• _WORK INSTRUCTION_
Retrieve every line of the data holding the word "canard".

• _DATA EXCERPTS_
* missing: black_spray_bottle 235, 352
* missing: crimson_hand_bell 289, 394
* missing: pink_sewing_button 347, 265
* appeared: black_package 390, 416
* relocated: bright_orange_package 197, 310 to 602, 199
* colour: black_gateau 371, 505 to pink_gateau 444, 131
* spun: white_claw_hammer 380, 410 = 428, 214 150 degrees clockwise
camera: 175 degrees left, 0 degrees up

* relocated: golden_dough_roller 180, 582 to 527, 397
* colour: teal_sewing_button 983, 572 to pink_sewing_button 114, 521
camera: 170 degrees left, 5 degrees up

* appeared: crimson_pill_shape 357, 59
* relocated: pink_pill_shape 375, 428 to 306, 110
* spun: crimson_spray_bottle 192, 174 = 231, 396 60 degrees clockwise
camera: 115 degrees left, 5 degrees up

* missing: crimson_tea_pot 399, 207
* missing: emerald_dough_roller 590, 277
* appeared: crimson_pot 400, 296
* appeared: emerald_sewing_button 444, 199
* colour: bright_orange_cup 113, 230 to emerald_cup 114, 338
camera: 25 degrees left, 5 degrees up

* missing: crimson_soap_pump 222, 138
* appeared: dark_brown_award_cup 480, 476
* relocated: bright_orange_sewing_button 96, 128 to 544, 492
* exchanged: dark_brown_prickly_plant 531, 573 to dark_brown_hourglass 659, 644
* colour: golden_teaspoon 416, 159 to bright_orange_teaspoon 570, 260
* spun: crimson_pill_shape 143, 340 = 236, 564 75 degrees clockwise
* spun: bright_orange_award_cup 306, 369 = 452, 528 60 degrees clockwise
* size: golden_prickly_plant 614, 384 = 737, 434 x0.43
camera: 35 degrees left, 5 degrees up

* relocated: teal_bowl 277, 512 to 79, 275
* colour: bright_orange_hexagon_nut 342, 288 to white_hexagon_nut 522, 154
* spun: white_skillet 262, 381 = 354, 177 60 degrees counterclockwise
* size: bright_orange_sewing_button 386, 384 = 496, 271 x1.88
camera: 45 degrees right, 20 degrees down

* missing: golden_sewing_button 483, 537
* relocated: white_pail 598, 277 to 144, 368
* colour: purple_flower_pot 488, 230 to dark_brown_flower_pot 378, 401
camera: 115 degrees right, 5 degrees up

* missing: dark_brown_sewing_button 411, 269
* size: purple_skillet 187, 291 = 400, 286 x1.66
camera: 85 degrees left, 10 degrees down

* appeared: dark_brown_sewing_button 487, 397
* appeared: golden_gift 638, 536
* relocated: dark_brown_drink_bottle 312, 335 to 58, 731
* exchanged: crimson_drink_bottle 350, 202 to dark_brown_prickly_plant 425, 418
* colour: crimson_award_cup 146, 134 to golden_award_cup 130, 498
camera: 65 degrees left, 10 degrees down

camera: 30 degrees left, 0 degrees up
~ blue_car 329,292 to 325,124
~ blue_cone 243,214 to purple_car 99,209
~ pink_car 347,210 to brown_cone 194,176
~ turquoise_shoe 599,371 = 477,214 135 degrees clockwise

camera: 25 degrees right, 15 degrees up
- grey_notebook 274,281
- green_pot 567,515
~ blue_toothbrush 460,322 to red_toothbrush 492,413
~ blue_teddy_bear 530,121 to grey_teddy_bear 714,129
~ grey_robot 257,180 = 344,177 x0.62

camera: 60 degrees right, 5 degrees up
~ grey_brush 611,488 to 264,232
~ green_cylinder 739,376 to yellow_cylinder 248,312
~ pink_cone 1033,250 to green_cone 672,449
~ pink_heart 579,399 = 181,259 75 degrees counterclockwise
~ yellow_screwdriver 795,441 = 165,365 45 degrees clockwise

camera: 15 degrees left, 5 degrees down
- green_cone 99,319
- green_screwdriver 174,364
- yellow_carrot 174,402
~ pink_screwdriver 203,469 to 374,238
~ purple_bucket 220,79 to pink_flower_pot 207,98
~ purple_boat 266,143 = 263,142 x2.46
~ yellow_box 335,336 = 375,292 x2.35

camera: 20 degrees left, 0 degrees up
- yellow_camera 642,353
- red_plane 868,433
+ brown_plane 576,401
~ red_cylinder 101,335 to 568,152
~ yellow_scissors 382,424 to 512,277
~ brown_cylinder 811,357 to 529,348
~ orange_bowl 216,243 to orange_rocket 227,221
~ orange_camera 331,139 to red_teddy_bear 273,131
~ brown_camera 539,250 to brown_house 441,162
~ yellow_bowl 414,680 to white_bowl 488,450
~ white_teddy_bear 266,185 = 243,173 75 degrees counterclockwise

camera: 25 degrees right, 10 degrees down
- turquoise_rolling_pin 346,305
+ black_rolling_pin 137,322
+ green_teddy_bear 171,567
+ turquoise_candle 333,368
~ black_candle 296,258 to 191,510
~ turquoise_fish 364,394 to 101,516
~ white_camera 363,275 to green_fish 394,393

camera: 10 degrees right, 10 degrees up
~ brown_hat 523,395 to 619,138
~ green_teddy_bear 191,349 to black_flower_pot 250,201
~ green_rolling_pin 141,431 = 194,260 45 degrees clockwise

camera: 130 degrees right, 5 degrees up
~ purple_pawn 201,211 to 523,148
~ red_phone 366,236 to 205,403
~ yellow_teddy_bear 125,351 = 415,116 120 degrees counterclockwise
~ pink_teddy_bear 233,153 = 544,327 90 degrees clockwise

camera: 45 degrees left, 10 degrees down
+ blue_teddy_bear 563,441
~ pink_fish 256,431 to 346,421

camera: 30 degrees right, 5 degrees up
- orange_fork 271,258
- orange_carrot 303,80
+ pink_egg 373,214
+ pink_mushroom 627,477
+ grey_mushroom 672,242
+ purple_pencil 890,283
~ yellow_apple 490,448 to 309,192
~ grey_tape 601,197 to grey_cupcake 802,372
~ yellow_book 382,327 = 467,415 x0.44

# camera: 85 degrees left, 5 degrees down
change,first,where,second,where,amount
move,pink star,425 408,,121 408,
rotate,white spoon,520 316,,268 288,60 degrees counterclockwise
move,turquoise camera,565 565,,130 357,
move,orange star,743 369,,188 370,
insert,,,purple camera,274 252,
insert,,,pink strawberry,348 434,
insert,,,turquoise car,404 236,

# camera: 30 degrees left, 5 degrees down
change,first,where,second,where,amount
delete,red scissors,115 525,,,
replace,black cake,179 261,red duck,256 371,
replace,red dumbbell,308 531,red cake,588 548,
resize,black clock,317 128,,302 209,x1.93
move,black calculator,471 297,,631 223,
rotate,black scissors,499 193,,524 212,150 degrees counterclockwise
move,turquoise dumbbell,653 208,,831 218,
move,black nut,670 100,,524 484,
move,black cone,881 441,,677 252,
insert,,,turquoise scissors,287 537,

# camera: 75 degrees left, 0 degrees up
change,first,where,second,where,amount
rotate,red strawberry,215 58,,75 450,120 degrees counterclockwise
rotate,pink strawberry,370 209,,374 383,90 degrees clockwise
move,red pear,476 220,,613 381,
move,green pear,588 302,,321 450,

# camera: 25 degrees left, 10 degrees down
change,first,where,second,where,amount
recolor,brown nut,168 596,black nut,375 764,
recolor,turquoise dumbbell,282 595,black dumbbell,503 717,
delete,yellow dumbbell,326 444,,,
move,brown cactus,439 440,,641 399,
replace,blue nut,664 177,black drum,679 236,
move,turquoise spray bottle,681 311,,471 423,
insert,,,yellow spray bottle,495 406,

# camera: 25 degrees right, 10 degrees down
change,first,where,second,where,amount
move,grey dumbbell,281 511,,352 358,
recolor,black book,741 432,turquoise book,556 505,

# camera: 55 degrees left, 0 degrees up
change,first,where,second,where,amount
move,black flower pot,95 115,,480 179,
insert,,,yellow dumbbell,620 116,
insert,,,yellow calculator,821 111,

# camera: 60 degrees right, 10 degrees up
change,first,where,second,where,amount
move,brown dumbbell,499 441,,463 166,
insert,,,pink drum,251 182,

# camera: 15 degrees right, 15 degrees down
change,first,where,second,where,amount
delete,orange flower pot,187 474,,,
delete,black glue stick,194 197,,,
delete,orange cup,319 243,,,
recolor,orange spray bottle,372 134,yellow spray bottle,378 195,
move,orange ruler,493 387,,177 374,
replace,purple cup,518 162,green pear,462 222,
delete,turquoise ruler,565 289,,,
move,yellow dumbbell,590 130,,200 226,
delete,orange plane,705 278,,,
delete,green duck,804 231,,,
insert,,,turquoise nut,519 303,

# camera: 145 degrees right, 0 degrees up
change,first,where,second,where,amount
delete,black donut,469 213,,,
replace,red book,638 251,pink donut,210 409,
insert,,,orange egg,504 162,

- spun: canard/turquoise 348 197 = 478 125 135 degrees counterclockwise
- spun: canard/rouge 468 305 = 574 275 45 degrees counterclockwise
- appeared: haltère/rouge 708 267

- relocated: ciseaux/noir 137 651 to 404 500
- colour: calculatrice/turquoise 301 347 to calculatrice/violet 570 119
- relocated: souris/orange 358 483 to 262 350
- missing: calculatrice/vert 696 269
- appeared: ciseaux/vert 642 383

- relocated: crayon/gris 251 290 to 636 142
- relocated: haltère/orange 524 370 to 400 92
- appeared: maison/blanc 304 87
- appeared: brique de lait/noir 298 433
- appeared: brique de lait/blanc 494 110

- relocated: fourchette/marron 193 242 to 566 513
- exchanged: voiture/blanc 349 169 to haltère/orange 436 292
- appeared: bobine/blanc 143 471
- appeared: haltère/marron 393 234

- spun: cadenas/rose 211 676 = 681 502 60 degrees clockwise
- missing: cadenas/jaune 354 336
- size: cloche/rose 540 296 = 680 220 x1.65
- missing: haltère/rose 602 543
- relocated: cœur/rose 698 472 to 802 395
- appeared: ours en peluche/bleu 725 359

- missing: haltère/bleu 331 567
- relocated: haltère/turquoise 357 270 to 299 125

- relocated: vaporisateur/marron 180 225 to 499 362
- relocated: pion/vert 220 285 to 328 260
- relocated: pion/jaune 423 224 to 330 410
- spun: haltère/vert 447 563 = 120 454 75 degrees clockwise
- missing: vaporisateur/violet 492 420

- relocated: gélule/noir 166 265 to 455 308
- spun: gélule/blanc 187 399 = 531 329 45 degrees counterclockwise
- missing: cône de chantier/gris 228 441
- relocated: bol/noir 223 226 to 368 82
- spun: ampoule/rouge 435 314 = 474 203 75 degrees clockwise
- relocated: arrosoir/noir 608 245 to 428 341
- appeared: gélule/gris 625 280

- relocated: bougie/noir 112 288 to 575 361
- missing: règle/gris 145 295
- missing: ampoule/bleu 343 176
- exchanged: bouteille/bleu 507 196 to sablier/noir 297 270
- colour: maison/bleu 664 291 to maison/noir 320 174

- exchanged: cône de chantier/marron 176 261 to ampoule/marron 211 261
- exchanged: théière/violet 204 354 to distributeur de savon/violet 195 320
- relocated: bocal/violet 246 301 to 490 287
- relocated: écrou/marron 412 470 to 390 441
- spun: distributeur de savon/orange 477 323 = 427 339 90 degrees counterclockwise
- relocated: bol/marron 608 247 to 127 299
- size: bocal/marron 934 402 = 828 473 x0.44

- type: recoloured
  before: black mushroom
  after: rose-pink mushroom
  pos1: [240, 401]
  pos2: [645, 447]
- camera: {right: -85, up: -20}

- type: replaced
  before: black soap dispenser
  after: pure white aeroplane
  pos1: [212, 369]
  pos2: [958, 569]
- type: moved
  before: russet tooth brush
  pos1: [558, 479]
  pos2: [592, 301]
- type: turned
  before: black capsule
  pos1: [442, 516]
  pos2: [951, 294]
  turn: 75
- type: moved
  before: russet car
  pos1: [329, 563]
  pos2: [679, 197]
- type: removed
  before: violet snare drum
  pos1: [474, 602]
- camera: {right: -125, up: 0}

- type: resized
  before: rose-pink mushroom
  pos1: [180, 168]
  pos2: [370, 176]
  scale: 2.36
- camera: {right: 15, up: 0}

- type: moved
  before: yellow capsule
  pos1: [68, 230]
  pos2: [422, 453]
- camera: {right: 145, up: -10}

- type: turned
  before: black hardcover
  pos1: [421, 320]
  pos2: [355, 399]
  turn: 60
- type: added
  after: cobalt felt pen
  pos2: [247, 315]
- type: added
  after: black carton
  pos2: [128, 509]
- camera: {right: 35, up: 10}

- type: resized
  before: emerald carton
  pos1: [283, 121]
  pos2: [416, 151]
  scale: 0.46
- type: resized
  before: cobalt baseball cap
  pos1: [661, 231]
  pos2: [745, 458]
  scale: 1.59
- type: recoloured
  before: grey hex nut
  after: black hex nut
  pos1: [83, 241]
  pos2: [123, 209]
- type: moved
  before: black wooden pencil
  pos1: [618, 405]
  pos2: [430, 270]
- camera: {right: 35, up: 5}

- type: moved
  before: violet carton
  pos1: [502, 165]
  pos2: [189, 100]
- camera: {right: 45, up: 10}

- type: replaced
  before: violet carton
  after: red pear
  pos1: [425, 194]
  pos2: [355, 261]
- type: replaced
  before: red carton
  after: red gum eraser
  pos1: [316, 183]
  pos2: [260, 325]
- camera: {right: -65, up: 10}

• _SOLUTION_
- spun: canard/turquoise 348 197 = 478 125 135 degrees counterclockwise
- spun: canard/rouge 468 305 = 574 275 45 degrees counterclockwise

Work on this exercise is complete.